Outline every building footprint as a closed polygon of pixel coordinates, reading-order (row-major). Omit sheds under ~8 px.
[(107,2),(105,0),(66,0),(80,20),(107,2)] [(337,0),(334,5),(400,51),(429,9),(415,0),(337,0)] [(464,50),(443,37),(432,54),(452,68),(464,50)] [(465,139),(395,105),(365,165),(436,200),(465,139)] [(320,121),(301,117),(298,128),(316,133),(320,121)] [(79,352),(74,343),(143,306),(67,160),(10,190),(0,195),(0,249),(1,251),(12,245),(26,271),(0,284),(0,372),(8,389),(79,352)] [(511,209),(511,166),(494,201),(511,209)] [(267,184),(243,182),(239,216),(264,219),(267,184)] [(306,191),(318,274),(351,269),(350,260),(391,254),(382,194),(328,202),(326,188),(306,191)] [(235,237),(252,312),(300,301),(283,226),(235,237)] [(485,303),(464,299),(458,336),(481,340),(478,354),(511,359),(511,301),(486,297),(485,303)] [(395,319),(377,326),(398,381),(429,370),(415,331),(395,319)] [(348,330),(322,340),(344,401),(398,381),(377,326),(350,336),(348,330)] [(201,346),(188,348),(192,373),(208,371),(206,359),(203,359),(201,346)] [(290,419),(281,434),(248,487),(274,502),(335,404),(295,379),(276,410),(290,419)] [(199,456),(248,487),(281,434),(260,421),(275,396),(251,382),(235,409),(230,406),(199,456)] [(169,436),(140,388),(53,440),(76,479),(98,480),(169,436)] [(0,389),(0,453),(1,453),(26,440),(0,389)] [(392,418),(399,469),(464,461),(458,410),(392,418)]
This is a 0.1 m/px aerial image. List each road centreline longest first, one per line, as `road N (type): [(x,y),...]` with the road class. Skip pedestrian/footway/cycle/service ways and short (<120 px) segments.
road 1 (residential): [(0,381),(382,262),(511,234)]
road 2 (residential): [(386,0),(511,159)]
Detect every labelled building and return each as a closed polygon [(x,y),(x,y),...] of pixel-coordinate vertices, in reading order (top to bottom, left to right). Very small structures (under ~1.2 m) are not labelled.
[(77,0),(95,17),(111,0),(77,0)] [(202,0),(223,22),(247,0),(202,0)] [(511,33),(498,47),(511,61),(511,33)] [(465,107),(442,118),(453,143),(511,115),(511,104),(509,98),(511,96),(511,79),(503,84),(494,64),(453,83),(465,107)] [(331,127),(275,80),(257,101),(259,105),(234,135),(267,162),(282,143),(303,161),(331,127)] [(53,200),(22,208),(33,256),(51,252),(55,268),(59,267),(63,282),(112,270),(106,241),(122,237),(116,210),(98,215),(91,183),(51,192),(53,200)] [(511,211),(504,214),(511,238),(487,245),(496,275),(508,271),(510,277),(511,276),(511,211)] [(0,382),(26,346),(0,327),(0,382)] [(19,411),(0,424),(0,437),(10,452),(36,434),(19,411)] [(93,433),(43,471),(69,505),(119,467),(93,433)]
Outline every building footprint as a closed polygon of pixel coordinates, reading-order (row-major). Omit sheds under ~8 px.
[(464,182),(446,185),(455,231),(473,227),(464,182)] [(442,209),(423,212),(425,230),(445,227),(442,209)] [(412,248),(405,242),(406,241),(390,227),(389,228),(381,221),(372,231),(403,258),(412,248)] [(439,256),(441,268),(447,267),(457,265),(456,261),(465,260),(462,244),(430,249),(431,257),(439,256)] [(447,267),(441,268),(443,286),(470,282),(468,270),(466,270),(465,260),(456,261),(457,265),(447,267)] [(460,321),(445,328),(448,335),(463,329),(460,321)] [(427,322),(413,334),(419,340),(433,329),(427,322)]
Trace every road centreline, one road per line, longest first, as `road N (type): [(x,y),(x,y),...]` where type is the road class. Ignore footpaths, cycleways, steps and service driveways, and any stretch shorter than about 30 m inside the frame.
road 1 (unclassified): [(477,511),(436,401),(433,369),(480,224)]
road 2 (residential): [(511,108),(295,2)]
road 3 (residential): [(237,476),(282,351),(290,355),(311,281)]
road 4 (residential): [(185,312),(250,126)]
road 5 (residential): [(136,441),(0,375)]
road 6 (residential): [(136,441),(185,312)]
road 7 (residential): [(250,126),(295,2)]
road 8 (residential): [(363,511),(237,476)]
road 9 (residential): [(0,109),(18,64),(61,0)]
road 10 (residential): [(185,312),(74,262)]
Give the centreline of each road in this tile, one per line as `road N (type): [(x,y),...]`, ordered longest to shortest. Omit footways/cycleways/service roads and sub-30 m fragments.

* **Exercise description**: Render every line of the records above as a Markdown table with the columns Row and Line. Put each line's number in Row and its text in Line, and leave out any blank lines.

* **The answer**:
| Row | Line |
|---|---|
| 1 | Outline every building footprint as a closed polygon of pixel coordinates, reading-order (row-major). Omit sheds under ~8 px. |
| 2 | [(107,2),(105,0),(66,0),(80,20),(107,2)] [(337,0),(334,5),(400,51),(429,9),(415,0),(337,0)] [(464,50),(443,37),(432,54),(452,68),(464,50)] [(465,139),(395,105),(365,165),(436,200),(465,139)] [(320,121),(301,117),(298,128),(316,133),(320,121)] [(79,352),(74,343),(143,306),(67,160),(10,190),(0,195),(0,249),(1,251),(12,245),(26,271),(0,284),(0,372),(8,389),(79,352)] [(511,209),(511,166),(494,201),(511,209)] [(267,184),(243,182),(239,216),(264,219),(267,184)] [(306,191),(318,274),(351,269),(350,260),(391,254),(382,194),(328,202),(326,188),(306,191)] [(235,237),(252,312),(300,301),(283,226),(235,237)] [(485,303),(464,299),(458,336),(481,340),(478,354),(511,359),(511,301),(486,297),(485,303)] [(395,319),(377,326),(398,381),(429,370),(415,331),(395,319)] [(348,330),(322,340),(344,401),(398,381),(377,326),(350,336),(348,330)] [(201,346),(188,348),(192,373),(208,371),(206,359),(203,359),(201,346)] [(290,419),(281,434),(248,487),(274,502),(335,404),(295,379),(276,410),(290,419)] [(199,456),(248,487),(281,434),(260,421),(275,396),(251,382),(235,409),(230,406),(199,456)] [(169,436),(140,388),(53,440),(76,479),(98,480),(169,436)] [(0,389),(0,453),(1,453),(26,440),(0,389)] [(392,418),(399,469),(464,461),(458,410),(392,418)] |
| 3 | This is a 0.1 m/px aerial image. List each road centreline longest first, one per line, as `road N (type): [(x,y),...]` with the road class. Skip pedestrian/footway/cycle/service ways and short (<120 px) segments. |
| 4 | road 1 (residential): [(0,381),(382,262),(511,234)] |
| 5 | road 2 (residential): [(386,0),(511,159)] |
| 6 | Detect every labelled building and return each as a closed polygon [(x,y),(x,y),...] of pixel-coordinate vertices, in reading order (top to bottom, left to right). Very small structures (under ~1.2 m) are not labelled. |
| 7 | [(77,0),(95,17),(111,0),(77,0)] [(202,0),(223,22),(247,0),(202,0)] [(511,33),(498,47),(511,61),(511,33)] [(465,107),(442,118),(453,143),(511,115),(511,104),(509,98),(511,96),(511,79),(503,84),(494,64),(453,83),(465,107)] [(331,127),(275,80),(257,101),(259,105),(234,135),(267,162),(282,143),(303,161),(331,127)] [(53,200),(22,208),(33,256),(51,252),(55,268),(59,267),(63,282),(112,270),(106,241),(122,237),(116,210),(98,215),(91,183),(51,192),(53,200)] [(511,211),(504,214),(511,238),(487,245),(496,275),(508,271),(510,277),(511,276),(511,211)] [(0,382),(26,346),(0,327),(0,382)] [(19,411),(0,424),(0,437),(10,452),(36,434),(19,411)] [(93,433),(43,471),(69,505),(119,467),(93,433)] |
| 8 | Outline every building footprint as a closed polygon of pixel coordinates, reading-order (row-major). Omit sheds under ~8 px. |
| 9 | [(464,182),(446,185),(455,231),(473,227),(464,182)] [(442,209),(423,212),(425,230),(445,227),(442,209)] [(412,248),(405,242),(406,241),(390,227),(389,228),(381,221),(372,231),(403,258),(412,248)] [(439,256),(441,268),(447,267),(457,265),(456,261),(465,260),(462,244),(430,249),(431,257),(439,256)] [(447,267),(441,268),(443,286),(470,282),(468,270),(466,270),(465,260),(456,261),(457,265),(447,267)] [(460,321),(445,328),(448,335),(463,329),(460,321)] [(427,322),(413,334),(419,340),(433,329),(427,322)] |
| 10 | Trace every road centreline, one road per line, longest first, as `road N (type): [(x,y),(x,y),...]` where type is the road class. Ignore footpaths, cycleways, steps and service driveways, and any stretch shorter than about 30 m inside the frame. |
| 11 | road 1 (unclassified): [(477,511),(436,401),(433,369),(480,224)] |
| 12 | road 2 (residential): [(511,108),(295,2)] |
| 13 | road 3 (residential): [(237,476),(282,351),(290,355),(311,281)] |
| 14 | road 4 (residential): [(185,312),(250,126)] |
| 15 | road 5 (residential): [(136,441),(0,375)] |
| 16 | road 6 (residential): [(136,441),(185,312)] |
| 17 | road 7 (residential): [(250,126),(295,2)] |
| 18 | road 8 (residential): [(363,511),(237,476)] |
| 19 | road 9 (residential): [(0,109),(18,64),(61,0)] |
| 20 | road 10 (residential): [(185,312),(74,262)] |
| 21 | Give the centreline of each road in this tile, one per line as `road N (type): [(x,y),...]`, ordered longest to shortest. Omit footways/cycleways/service roads and sub-30 m fragments. |